Revision tracking records:
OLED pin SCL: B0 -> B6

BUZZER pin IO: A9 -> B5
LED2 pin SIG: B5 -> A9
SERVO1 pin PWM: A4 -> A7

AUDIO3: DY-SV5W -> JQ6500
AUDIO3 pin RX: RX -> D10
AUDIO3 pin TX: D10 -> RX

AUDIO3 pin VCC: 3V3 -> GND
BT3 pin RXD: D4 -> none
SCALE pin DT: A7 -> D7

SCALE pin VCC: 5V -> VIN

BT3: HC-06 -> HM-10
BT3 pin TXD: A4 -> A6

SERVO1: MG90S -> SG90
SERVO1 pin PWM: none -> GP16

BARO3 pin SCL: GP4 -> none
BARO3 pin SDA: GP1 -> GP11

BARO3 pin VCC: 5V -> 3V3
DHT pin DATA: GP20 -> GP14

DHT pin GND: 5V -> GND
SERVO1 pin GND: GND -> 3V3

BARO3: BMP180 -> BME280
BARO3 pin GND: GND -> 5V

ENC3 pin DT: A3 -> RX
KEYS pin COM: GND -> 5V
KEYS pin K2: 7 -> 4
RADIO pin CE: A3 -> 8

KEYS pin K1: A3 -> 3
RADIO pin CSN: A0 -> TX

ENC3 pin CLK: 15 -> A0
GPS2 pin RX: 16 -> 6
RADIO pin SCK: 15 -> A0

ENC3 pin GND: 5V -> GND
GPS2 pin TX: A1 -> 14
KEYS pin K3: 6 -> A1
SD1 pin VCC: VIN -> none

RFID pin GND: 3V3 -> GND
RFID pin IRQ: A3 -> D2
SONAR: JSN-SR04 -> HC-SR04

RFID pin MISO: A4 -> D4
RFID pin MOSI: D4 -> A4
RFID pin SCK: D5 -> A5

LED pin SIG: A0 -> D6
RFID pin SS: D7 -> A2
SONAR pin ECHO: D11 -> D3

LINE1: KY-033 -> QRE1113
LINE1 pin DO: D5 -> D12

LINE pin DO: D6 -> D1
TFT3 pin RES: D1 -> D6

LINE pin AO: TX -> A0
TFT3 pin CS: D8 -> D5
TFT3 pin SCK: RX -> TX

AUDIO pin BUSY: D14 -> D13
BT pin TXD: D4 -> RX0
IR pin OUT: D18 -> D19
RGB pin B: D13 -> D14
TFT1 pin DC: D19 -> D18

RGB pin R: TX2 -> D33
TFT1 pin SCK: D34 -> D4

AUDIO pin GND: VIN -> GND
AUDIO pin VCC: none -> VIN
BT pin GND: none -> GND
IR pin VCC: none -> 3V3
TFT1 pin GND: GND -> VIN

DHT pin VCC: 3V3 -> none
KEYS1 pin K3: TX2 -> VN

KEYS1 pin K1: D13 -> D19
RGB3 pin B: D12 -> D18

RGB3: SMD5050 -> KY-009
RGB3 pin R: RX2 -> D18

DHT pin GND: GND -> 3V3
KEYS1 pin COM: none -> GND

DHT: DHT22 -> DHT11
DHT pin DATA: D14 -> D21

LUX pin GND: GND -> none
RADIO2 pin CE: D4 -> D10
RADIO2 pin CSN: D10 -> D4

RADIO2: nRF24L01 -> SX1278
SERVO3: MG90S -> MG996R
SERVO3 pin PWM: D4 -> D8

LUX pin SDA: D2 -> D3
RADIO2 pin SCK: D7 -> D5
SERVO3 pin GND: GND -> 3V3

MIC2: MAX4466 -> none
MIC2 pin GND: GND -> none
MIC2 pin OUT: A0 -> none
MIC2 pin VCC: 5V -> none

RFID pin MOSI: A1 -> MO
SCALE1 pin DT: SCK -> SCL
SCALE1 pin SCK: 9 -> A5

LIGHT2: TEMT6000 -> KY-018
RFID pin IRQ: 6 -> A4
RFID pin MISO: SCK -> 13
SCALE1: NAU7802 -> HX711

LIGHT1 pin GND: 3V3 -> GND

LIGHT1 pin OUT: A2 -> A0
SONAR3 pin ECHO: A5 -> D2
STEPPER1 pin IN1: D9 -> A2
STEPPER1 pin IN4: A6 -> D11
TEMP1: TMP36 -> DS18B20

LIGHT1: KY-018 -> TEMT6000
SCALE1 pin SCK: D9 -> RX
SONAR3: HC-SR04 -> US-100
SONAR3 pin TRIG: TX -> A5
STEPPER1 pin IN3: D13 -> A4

*TASK TO COMPLETE*. Beginning with the top line of the data above, output every line exactly until the one that contains "KEYS pin K1: A3 -> 3", and include that one too.

*RESULT*.
OLED pin SCL: B0 -> B6

BUZZER pin IO: A9 -> B5
LED2 pin SIG: B5 -> A9
SERVO1 pin PWM: A4 -> A7

AUDIO3: DY-SV5W -> JQ6500
AUDIO3 pin RX: RX -> D10
AUDIO3 pin TX: D10 -> RX

AUDIO3 pin VCC: 3V3 -> GND
BT3 pin RXD: D4 -> none
SCALE pin DT: A7 -> D7

SCALE pin VCC: 5V -> VIN

BT3: HC-06 -> HM-10
BT3 pin TXD: A4 -> A6

SERVO1: MG90S -> SG90
SERVO1 pin PWM: none -> GP16

BARO3 pin SCL: GP4 -> none
BARO3 pin SDA: GP1 -> GP11

BARO3 pin VCC: 5V -> 3V3
DHT pin DATA: GP20 -> GP14

DHT pin GND: 5V -> GND
SERVO1 pin GND: GND -> 3V3

BARO3: BMP180 -> BME280
BARO3 pin GND: GND -> 5V

ENC3 pin DT: A3 -> RX
KEYS pin COM: GND -> 5V
KEYS pin K2: 7 -> 4
RADIO pin CE: A3 -> 8

KEYS pin K1: A3 -> 3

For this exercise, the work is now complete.